▸ **Your instructions**
Whenever a picture appears in the records, exclude it, and transcribe everything else exactly.

▸ **Records for this task**
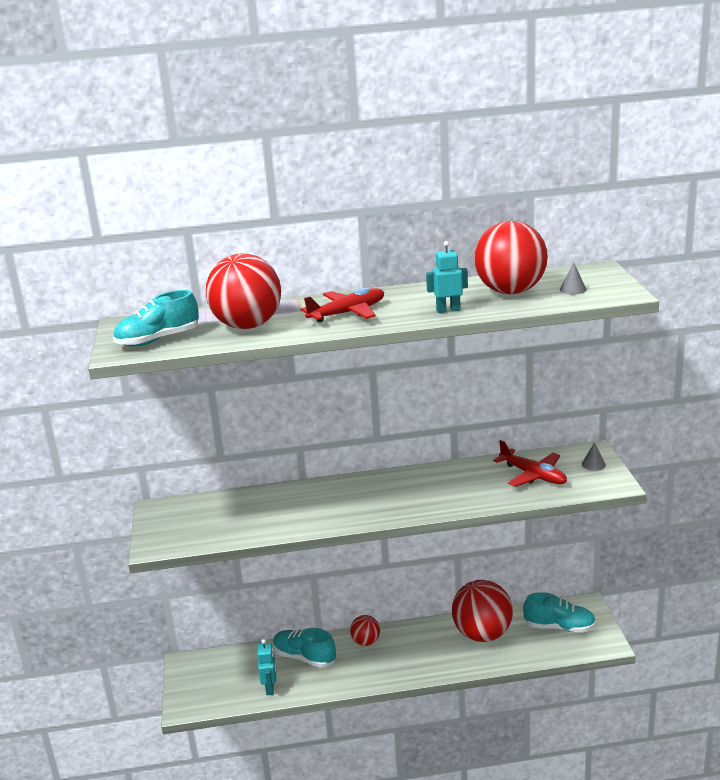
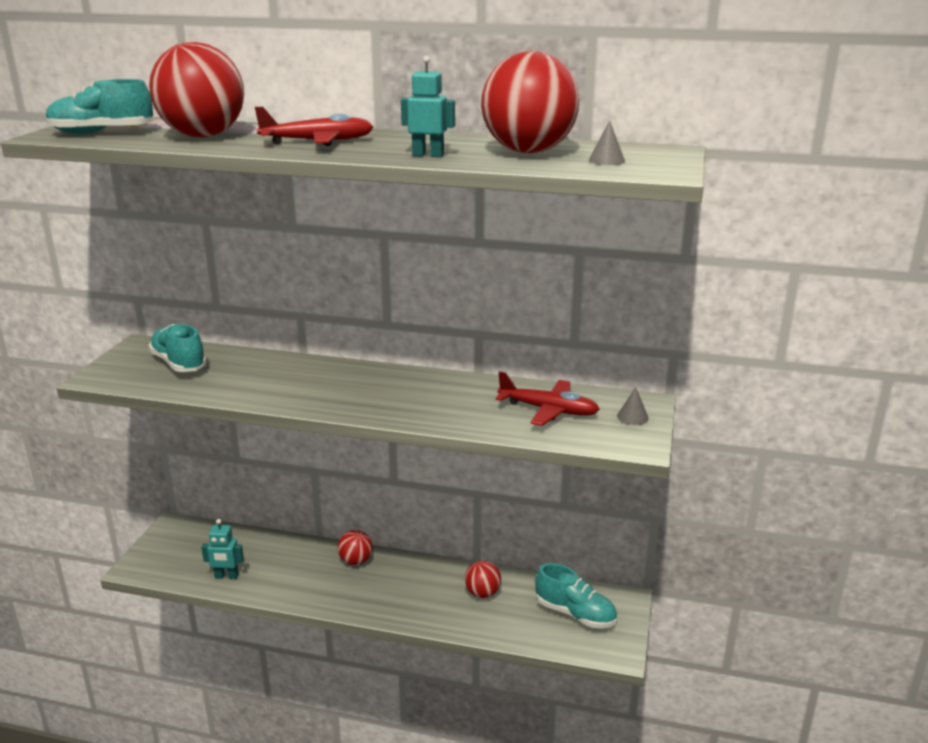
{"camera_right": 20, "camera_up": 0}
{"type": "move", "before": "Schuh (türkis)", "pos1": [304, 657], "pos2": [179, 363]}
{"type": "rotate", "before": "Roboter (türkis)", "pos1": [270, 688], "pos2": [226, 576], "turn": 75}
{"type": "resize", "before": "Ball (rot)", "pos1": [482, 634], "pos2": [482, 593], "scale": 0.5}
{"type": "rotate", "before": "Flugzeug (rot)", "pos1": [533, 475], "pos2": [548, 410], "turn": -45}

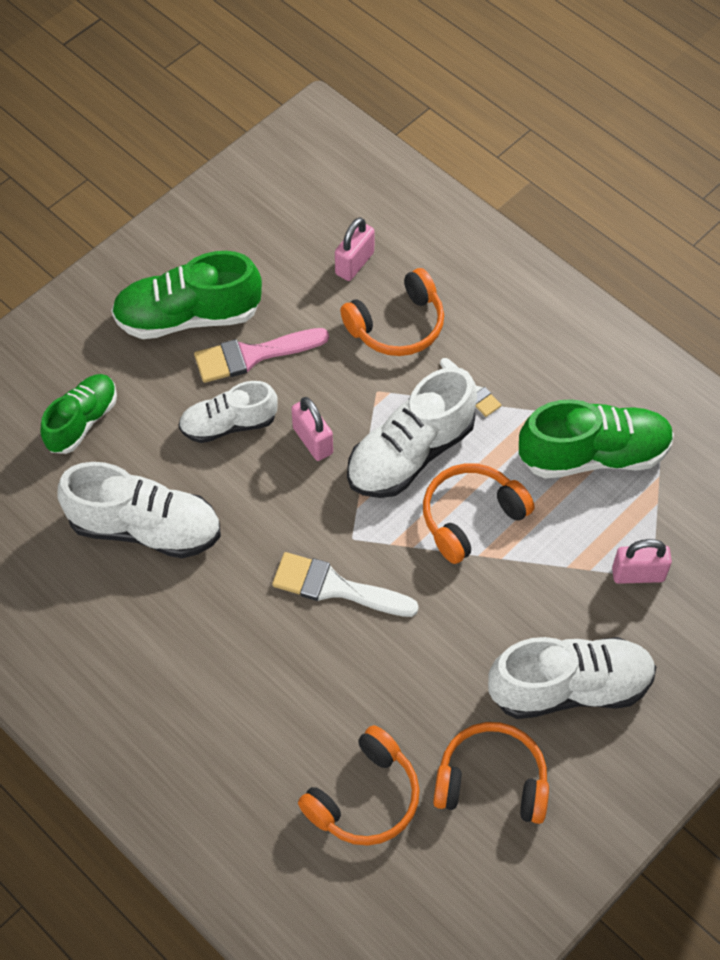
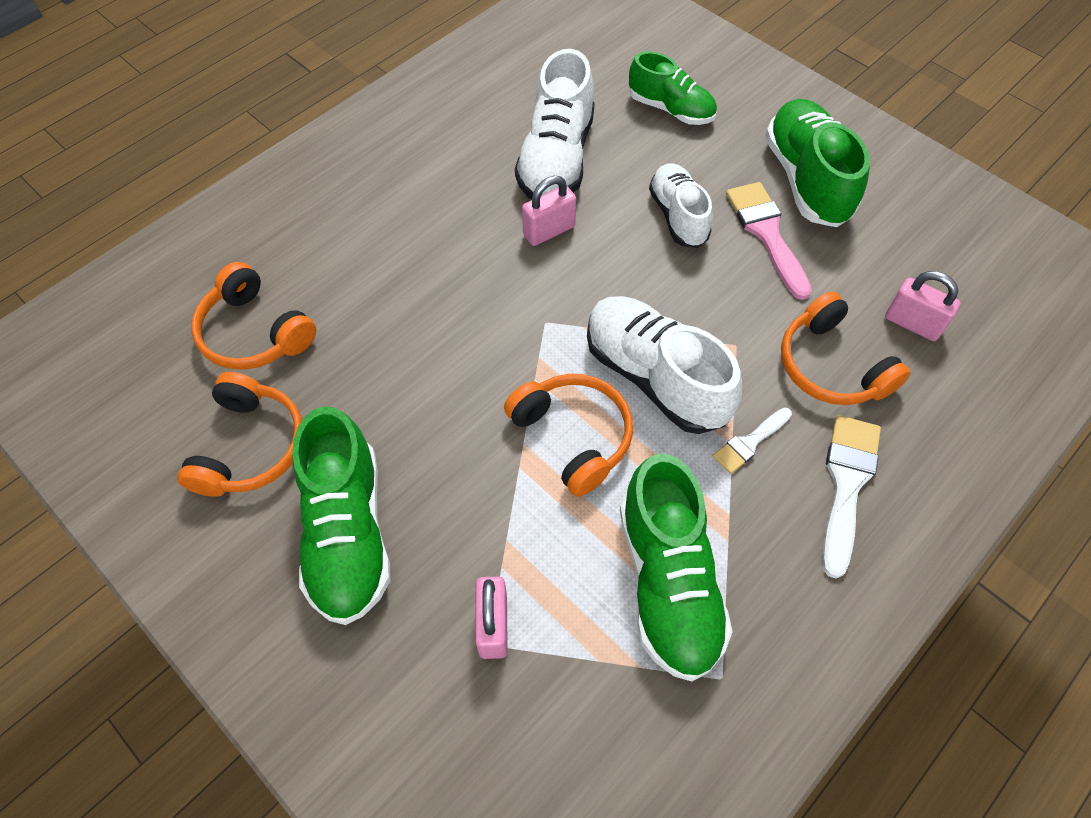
{"camera_right": 90, "camera_up": 0}
{"type": "recolor", "before": "Schuh (weiß)", "after": "Schuh (grün)", "pos1": [569, 687], "pos2": [348, 533]}
{"type": "move", "before": "Vorhängeschloss (rosa)", "pos1": [313, 440], "pos2": [549, 231]}
{"type": "move", "before": "Pinsel (weiß)", "pos1": [335, 587], "pos2": [846, 484]}

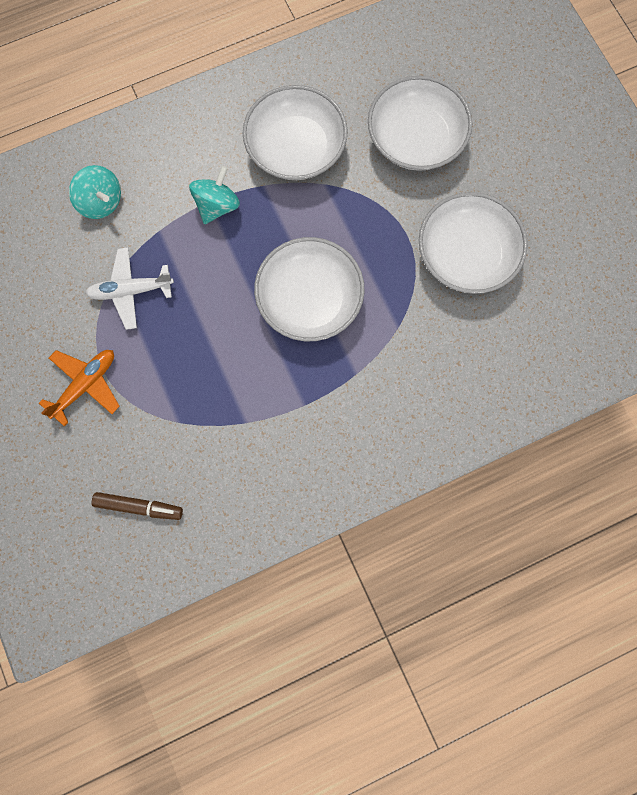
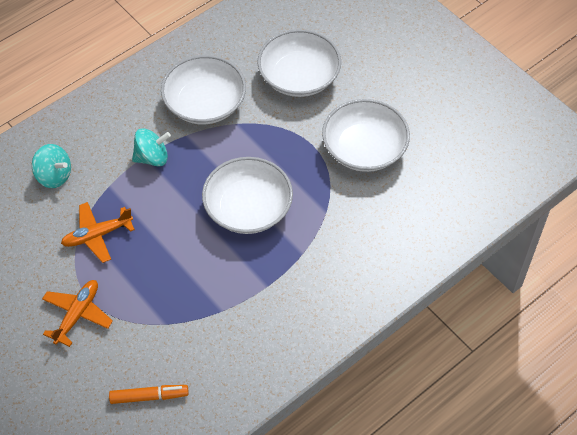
{"camera_right": -15, "camera_up": -20}
{"type": "recolor", "before": "Flugzeug (weiß)", "after": "Flugzeug (orange)", "pos1": [131, 291], "pos2": [97, 235]}
{"type": "recolor", "before": "Filzstift (braun)", "after": "Filzstift (orange)", "pos1": [139, 507], "pos2": [149, 396]}
{"type": "rotate", "before": "Kreisel (türkis)", "pos1": [217, 206], "pos2": [152, 158], "turn": 60}

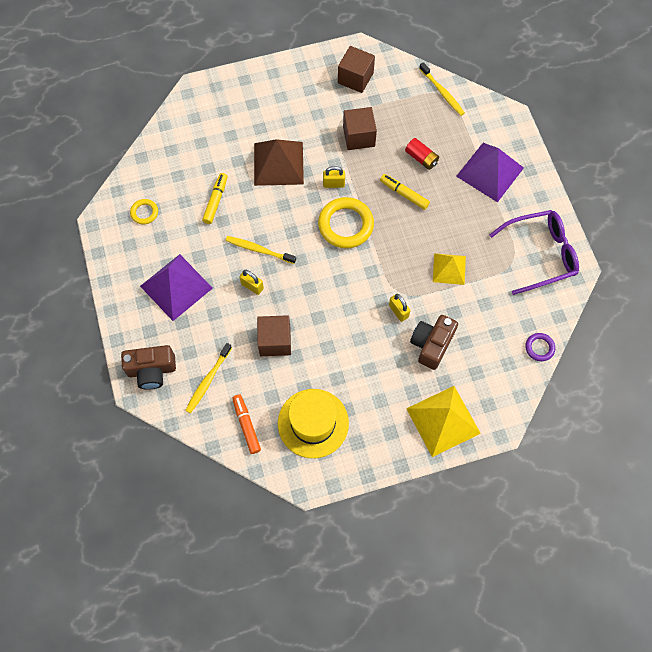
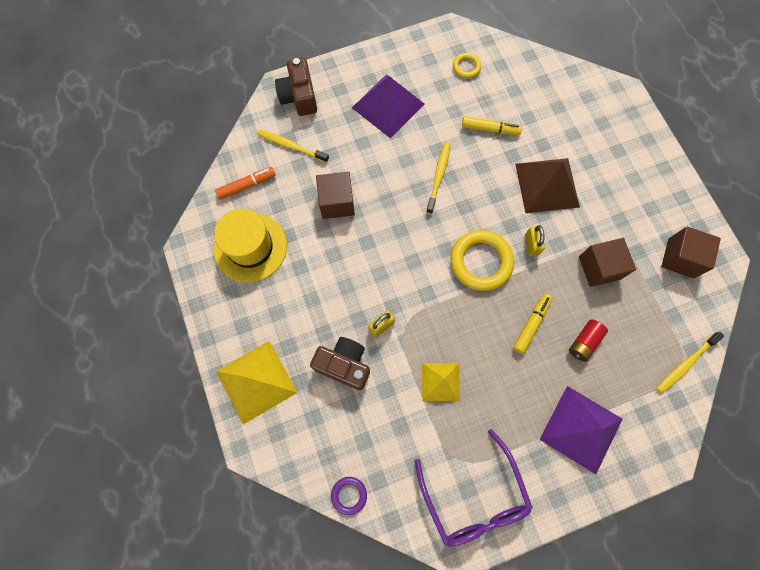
{"camera_right": 85, "camera_up": 5}
{"type": "delete", "before": "Vorhängeschloss (gelb)", "pos1": [252, 286]}

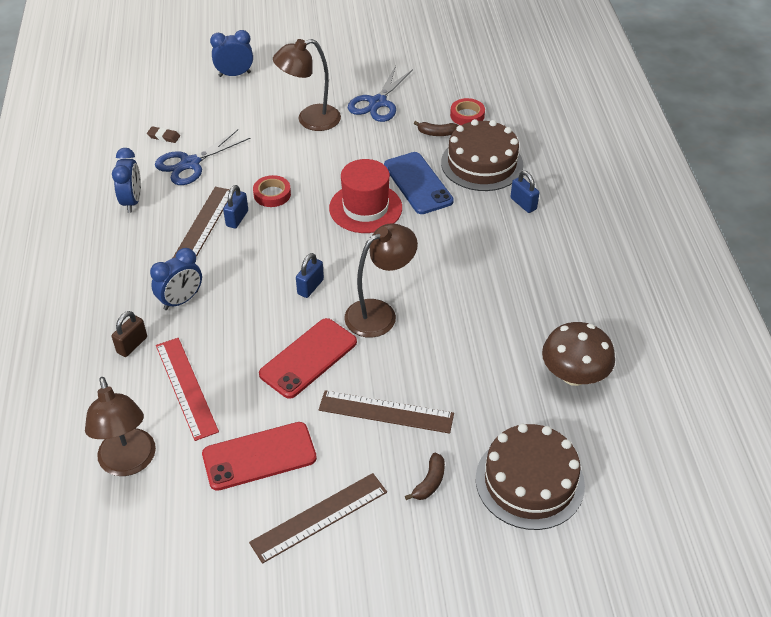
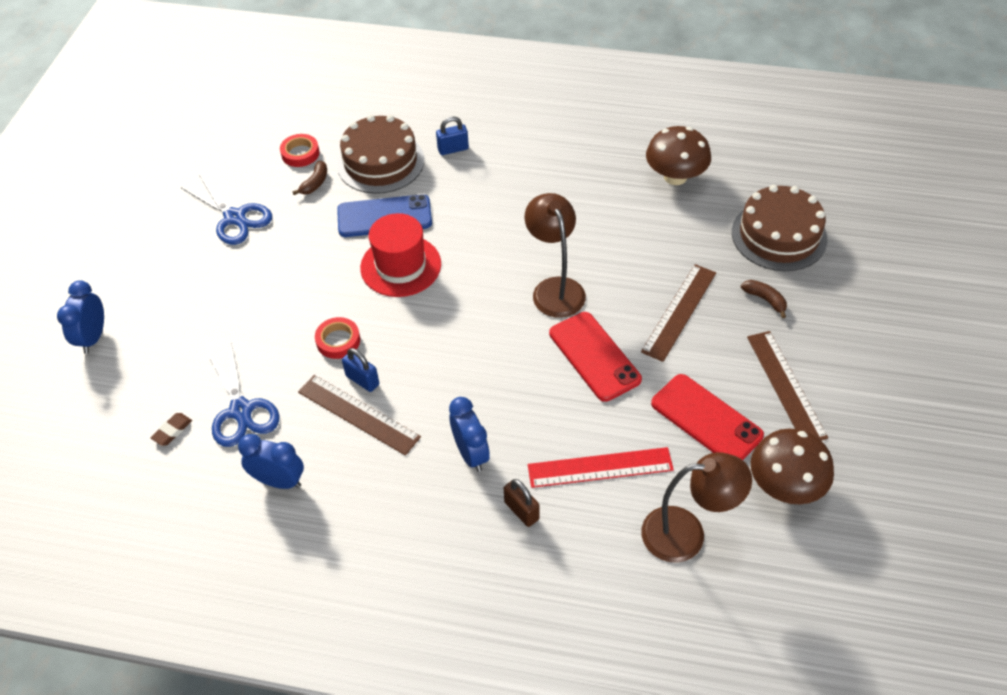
{"camera_right": -70, "camera_up": 5}
{"type": "rotate", "before": "Handy (rot)", "pos1": [259, 456], "pos2": [706, 419], "turn": -45}
{"type": "insert", "after": "Pilz (braun)", "pos2": [785, 485]}
{"type": "delete", "before": "Lampe (braun)", "pos1": [310, 120]}
{"type": "delete", "before": "Vorhängeschloss (blau)", "pos1": [310, 287]}

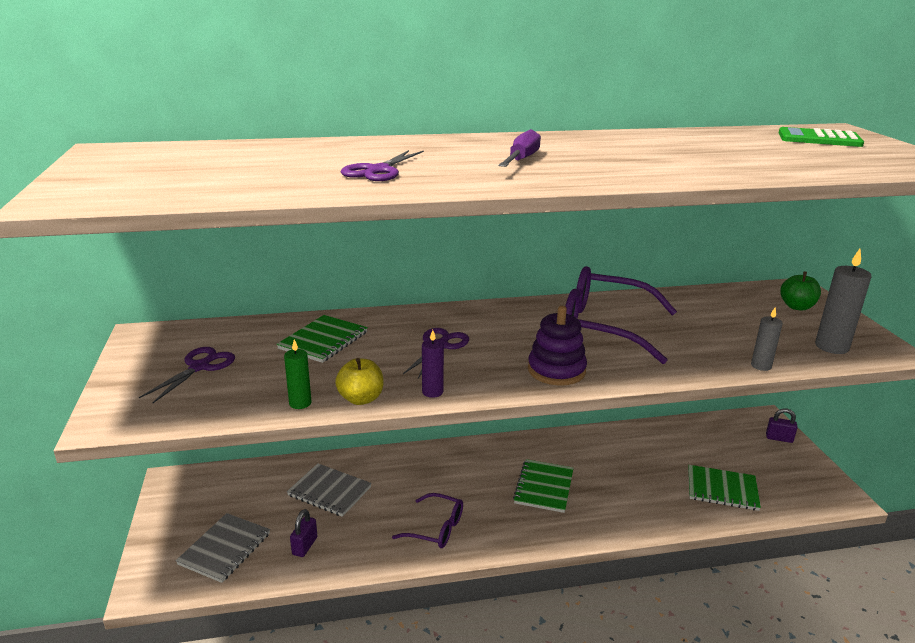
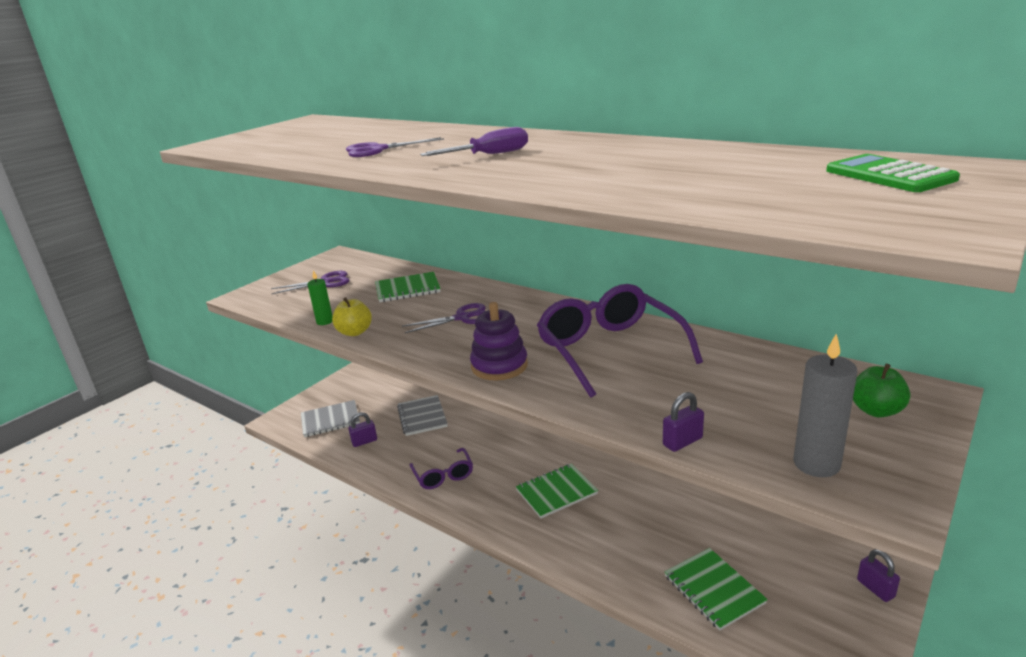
{"camera_right": 50, "camera_up": 0}
{"type": "replace", "before": "Kerze (grau)", "after": "Vorhängeschloss (lila)", "pos1": [761, 366], "pos2": [682, 441]}
{"type": "delete", "before": "Kerze (lila)", "pos1": [432, 392]}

▸ **Solution**
{"camera_right": 20, "camera_up": 0}
{"type": "move", "before": "Schuh (türkis)", "pos1": [304, 657], "pos2": [179, 363]}
{"type": "rotate", "before": "Roboter (türkis)", "pos1": [270, 688], "pos2": [226, 576], "turn": 75}
{"type": "resize", "before": "Ball (rot)", "pos1": [482, 634], "pos2": [482, 593], "scale": 0.5}
{"type": "rotate", "before": "Flugzeug (rot)", "pos1": [533, 475], "pos2": [548, 410], "turn": -45}

{"camera_right": 90, "camera_up": 0}
{"type": "recolor", "before": "Schuh (weiß)", "after": "Schuh (grün)", "pos1": [569, 687], "pos2": [348, 533]}
{"type": "move", "before": "Vorhängeschloss (rosa)", "pos1": [313, 440], "pos2": [549, 231]}
{"type": "move", "before": "Pinsel (weiß)", "pos1": [335, 587], "pos2": [846, 484]}

{"camera_right": -15, "camera_up": -20}
{"type": "recolor", "before": "Flugzeug (weiß)", "after": "Flugzeug (orange)", "pos1": [131, 291], "pos2": [97, 235]}
{"type": "recolor", "before": "Filzstift (braun)", "after": "Filzstift (orange)", "pos1": [139, 507], "pos2": [149, 396]}
{"type": "rotate", "before": "Kreisel (türkis)", "pos1": [217, 206], "pos2": [152, 158], "turn": 60}

{"camera_right": 85, "camera_up": 5}
{"type": "delete", "before": "Vorhängeschloss (gelb)", "pos1": [252, 286]}

{"camera_right": -70, "camera_up": 5}
{"type": "rotate", "before": "Handy (rot)", "pos1": [259, 456], "pos2": [706, 419], "turn": -45}
{"type": "insert", "after": "Pilz (braun)", "pos2": [785, 485]}
{"type": "delete", "before": "Lampe (braun)", "pos1": [310, 120]}
{"type": "delete", "before": "Vorhängeschloss (blau)", "pos1": [310, 287]}

{"camera_right": 50, "camera_up": 0}
{"type": "replace", "before": "Kerze (grau)", "after": "Vorhängeschloss (lila)", "pos1": [761, 366], "pos2": [682, 441]}
{"type": "delete", "before": "Kerze (lila)", "pos1": [432, 392]}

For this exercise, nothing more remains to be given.